▶ **TO DO**: Reproduce the entries shown below only from the line with "camera: 110 degrees left, 0 degrees up" down to the line with "brown cactus [277,126,348,213]", keeping both end lines and copying each one exactly.

▶ **Spatial object tracking data**:
+++++

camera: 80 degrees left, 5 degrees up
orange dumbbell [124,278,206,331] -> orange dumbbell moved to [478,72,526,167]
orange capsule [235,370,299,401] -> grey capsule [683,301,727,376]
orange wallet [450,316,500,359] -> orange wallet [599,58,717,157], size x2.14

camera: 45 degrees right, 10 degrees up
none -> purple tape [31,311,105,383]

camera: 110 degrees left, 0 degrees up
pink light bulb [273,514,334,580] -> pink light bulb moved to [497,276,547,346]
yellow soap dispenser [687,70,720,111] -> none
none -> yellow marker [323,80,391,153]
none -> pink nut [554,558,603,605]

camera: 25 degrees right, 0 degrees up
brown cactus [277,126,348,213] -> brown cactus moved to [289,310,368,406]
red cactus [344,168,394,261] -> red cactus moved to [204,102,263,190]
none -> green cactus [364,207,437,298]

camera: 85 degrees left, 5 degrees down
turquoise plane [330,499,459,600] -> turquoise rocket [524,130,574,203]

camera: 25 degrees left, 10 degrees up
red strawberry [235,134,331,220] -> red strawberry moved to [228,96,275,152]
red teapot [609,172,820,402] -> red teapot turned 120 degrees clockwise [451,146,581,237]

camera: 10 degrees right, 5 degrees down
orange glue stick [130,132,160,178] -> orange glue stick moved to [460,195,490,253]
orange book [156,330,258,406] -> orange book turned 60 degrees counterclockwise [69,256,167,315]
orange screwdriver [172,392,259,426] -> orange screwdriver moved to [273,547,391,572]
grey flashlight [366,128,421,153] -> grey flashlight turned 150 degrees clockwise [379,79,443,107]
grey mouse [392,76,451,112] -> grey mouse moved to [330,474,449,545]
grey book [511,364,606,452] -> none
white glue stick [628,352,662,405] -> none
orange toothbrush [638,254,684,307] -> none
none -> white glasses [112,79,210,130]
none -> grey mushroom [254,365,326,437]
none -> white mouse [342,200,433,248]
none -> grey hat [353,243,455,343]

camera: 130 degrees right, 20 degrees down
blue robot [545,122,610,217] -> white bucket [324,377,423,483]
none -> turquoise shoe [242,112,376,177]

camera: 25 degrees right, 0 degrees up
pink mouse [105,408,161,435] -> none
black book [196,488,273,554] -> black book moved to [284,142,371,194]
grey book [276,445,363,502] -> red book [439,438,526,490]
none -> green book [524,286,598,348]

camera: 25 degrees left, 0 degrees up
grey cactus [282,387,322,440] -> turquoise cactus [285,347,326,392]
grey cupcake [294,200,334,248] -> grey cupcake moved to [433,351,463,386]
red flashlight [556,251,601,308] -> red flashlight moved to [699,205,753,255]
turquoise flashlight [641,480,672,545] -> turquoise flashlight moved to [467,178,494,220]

+++++

▶ **WRITTEN ANSWER**:
camera: 110 degrees left, 0 degrees up
pink light bulb [273,514,334,580] -> pink light bulb moved to [497,276,547,346]
yellow soap dispenser [687,70,720,111] -> none
none -> yellow marker [323,80,391,153]
none -> pink nut [554,558,603,605]

camera: 25 degrees right, 0 degrees up
brown cactus [277,126,348,213] -> brown cactus moved to [289,310,368,406]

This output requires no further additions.